What you are asked to do: When the line containing "turquoise flashlight: none" is reached, include it and end there; set down verbatim every line before it, starting at the top of the records.

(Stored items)
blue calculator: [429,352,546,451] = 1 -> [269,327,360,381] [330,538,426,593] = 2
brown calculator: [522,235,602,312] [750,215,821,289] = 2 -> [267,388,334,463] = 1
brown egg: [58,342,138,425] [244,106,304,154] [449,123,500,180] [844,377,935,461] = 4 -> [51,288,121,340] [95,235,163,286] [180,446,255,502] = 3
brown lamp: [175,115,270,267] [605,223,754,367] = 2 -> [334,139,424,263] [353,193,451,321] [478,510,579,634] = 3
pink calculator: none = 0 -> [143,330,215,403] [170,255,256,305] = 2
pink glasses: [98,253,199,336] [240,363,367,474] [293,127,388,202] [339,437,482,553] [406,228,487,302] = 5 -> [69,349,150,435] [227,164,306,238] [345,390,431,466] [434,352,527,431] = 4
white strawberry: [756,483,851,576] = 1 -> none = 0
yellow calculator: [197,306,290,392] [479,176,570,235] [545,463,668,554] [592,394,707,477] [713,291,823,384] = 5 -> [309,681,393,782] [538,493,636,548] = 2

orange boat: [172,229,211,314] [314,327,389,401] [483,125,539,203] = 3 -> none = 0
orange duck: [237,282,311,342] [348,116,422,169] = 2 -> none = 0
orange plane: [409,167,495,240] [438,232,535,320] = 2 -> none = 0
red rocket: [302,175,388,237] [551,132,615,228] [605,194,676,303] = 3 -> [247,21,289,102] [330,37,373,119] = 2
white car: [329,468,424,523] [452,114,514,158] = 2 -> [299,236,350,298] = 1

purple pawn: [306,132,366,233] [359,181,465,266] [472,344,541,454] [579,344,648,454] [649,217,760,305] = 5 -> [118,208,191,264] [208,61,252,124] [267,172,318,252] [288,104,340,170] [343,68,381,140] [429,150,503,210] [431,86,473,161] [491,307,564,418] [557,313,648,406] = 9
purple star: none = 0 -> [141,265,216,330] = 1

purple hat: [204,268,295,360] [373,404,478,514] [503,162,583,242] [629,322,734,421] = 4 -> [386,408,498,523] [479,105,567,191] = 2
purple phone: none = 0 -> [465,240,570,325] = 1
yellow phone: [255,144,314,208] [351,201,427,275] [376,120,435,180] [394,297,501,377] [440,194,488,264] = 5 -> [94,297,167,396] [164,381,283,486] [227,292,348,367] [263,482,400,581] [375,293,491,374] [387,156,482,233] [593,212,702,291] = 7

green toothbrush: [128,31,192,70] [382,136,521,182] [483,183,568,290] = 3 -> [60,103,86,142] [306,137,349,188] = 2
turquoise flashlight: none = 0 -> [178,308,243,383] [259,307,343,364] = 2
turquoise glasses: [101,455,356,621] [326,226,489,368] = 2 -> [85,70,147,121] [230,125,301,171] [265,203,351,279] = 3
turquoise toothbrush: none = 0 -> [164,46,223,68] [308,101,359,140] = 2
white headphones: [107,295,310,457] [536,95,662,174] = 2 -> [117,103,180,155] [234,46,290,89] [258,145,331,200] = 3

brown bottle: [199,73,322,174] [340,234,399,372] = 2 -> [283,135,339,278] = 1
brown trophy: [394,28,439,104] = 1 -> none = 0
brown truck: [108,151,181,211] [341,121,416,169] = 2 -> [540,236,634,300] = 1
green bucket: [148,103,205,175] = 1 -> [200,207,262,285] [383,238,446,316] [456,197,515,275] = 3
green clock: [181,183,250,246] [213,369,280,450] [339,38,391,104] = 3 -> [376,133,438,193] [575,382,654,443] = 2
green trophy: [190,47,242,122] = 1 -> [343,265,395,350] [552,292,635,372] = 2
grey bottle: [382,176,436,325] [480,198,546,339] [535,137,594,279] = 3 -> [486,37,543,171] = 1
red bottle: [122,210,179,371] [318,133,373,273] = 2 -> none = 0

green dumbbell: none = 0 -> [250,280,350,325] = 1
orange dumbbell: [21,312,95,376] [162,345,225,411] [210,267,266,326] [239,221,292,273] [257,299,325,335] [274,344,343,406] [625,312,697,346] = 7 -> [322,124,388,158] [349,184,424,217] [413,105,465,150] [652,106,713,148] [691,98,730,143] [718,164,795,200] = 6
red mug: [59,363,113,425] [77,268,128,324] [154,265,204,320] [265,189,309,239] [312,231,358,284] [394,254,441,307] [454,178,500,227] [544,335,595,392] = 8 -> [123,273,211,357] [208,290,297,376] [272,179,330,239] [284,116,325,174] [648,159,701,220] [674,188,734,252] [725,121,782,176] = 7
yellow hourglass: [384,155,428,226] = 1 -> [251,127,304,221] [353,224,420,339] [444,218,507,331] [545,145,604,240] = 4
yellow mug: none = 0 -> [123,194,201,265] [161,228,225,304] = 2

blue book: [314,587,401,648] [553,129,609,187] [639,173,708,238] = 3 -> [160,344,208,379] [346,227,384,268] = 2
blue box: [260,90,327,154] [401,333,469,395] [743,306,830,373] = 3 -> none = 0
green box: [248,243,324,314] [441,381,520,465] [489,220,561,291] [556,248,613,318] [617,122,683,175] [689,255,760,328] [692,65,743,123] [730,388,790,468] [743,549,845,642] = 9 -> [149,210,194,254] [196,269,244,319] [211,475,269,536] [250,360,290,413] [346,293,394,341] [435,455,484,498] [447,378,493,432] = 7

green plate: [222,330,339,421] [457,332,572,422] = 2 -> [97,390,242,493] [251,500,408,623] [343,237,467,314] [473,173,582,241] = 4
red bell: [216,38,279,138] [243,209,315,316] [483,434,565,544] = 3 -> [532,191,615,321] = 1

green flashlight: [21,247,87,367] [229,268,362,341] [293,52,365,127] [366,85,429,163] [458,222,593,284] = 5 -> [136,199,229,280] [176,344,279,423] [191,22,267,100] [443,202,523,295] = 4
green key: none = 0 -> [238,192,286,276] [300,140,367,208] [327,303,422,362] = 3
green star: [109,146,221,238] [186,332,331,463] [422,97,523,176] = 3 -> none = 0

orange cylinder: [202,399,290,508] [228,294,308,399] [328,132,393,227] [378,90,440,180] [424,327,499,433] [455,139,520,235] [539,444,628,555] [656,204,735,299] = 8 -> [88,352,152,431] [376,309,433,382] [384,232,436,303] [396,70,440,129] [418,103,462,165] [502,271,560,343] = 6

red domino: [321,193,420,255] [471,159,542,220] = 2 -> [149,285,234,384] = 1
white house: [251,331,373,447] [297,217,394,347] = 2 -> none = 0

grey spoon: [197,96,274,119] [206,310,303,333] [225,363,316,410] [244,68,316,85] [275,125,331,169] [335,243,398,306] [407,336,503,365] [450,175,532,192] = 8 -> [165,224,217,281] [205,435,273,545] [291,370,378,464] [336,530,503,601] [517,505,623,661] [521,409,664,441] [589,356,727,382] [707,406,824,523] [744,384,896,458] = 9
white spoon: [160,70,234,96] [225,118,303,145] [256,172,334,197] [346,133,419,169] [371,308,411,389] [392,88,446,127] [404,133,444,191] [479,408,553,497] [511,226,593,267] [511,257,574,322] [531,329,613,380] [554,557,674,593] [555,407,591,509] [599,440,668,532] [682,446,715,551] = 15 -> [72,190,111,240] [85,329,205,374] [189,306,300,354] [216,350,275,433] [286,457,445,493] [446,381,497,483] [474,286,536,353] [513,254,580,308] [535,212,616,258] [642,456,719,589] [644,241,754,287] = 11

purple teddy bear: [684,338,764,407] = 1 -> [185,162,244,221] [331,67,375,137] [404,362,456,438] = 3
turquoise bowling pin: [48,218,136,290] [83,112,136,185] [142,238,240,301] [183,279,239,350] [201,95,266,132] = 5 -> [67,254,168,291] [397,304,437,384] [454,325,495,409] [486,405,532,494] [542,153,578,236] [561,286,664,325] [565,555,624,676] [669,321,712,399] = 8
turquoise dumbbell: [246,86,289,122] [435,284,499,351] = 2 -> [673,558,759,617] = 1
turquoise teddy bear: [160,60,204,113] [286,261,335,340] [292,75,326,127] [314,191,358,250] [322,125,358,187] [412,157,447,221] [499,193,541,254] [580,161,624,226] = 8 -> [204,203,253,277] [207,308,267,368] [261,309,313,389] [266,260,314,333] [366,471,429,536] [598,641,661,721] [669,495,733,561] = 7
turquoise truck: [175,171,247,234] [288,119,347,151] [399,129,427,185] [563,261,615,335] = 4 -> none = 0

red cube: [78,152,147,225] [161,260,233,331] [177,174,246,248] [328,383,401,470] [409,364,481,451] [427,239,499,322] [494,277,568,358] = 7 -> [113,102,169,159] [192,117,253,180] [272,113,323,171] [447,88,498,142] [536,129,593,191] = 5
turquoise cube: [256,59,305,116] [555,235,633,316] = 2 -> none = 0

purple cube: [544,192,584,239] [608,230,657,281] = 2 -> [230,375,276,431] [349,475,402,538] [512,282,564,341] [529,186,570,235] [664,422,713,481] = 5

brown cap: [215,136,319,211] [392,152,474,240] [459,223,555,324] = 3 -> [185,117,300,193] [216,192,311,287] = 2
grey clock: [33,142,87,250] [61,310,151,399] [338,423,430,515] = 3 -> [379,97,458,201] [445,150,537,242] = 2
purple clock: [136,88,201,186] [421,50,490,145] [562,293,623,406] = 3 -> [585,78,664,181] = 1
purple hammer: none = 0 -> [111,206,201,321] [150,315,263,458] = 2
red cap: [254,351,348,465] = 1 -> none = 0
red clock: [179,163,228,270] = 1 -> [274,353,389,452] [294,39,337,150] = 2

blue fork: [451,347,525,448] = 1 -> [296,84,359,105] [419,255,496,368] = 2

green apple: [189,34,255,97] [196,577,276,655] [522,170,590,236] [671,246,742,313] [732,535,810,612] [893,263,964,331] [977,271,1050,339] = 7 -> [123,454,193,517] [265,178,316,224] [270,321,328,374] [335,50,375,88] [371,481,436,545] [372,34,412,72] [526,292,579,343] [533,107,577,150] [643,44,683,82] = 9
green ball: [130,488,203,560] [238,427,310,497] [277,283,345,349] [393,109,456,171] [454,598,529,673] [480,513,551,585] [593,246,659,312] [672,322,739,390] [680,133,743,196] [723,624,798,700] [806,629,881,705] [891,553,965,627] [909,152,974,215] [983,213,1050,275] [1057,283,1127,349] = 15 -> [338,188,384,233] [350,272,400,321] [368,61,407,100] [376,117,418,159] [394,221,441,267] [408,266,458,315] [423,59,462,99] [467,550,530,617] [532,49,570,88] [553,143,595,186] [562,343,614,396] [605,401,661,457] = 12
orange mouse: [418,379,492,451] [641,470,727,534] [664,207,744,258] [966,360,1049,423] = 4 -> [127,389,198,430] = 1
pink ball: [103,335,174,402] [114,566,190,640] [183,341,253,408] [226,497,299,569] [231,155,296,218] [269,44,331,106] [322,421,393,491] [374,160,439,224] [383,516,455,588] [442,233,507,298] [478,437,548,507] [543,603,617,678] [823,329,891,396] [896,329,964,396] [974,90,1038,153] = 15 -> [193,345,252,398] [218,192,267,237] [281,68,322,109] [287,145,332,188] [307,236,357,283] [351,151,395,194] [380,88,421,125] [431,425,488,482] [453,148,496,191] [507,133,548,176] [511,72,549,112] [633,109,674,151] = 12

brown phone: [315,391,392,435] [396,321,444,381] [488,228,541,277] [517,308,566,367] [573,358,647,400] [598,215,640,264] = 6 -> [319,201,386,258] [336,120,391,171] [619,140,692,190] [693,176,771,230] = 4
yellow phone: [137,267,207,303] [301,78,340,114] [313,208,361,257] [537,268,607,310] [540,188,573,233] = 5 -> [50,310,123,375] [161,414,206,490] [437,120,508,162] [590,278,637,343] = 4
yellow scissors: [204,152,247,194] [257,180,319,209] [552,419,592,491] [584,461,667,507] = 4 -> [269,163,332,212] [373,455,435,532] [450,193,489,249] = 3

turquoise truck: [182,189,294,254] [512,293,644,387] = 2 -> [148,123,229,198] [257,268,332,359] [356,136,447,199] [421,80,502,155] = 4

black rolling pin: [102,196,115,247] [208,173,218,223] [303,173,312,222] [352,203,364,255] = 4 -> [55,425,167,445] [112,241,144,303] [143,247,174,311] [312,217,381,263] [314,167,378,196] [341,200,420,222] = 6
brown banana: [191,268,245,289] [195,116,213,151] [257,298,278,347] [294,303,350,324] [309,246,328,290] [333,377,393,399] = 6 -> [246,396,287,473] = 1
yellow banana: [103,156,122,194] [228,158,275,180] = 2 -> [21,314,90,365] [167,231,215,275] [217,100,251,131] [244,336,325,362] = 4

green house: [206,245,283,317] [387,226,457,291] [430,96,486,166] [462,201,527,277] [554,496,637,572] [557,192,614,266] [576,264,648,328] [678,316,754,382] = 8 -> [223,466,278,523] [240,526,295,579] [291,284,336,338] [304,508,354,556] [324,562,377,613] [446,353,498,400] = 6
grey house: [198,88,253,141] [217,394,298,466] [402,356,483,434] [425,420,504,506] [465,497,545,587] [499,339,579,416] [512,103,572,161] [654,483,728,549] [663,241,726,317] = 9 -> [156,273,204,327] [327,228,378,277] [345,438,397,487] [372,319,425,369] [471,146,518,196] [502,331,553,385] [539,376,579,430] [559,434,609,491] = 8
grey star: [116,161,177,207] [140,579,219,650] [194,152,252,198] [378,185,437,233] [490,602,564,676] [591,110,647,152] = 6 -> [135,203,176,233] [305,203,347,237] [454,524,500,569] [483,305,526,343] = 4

Solution:
blue calculator: [429,352,546,451] = 1 -> [269,327,360,381] [330,538,426,593] = 2
brown calculator: [522,235,602,312] [750,215,821,289] = 2 -> [267,388,334,463] = 1
brown egg: [58,342,138,425] [244,106,304,154] [449,123,500,180] [844,377,935,461] = 4 -> [51,288,121,340] [95,235,163,286] [180,446,255,502] = 3
brown lamp: [175,115,270,267] [605,223,754,367] = 2 -> [334,139,424,263] [353,193,451,321] [478,510,579,634] = 3
pink calculator: none = 0 -> [143,330,215,403] [170,255,256,305] = 2
pink glasses: [98,253,199,336] [240,363,367,474] [293,127,388,202] [339,437,482,553] [406,228,487,302] = 5 -> [69,349,150,435] [227,164,306,238] [345,390,431,466] [434,352,527,431] = 4
white strawberry: [756,483,851,576] = 1 -> none = 0
yellow calculator: [197,306,290,392] [479,176,570,235] [545,463,668,554] [592,394,707,477] [713,291,823,384] = 5 -> [309,681,393,782] [538,493,636,548] = 2

orange boat: [172,229,211,314] [314,327,389,401] [483,125,539,203] = 3 -> none = 0
orange duck: [237,282,311,342] [348,116,422,169] = 2 -> none = 0
orange plane: [409,167,495,240] [438,232,535,320] = 2 -> none = 0
red rocket: [302,175,388,237] [551,132,615,228] [605,194,676,303] = 3 -> [247,21,289,102] [330,37,373,119] = 2
white car: [329,468,424,523] [452,114,514,158] = 2 -> [299,236,350,298] = 1

purple pawn: [306,132,366,233] [359,181,465,266] [472,344,541,454] [579,344,648,454] [649,217,760,305] = 5 -> [118,208,191,264] [208,61,252,124] [267,172,318,252] [288,104,340,170] [343,68,381,140] [429,150,503,210] [431,86,473,161] [491,307,564,418] [557,313,648,406] = 9
purple star: none = 0 -> [141,265,216,330] = 1

purple hat: [204,268,295,360] [373,404,478,514] [503,162,583,242] [629,322,734,421] = 4 -> [386,408,498,523] [479,105,567,191] = 2
purple phone: none = 0 -> [465,240,570,325] = 1
yellow phone: [255,144,314,208] [351,201,427,275] [376,120,435,180] [394,297,501,377] [440,194,488,264] = 5 -> [94,297,167,396] [164,381,283,486] [227,292,348,367] [263,482,400,581] [375,293,491,374] [387,156,482,233] [593,212,702,291] = 7

green toothbrush: [128,31,192,70] [382,136,521,182] [483,183,568,290] = 3 -> [60,103,86,142] [306,137,349,188] = 2
turquoise flashlight: none = 0 -> [178,308,243,383] [259,307,343,364] = 2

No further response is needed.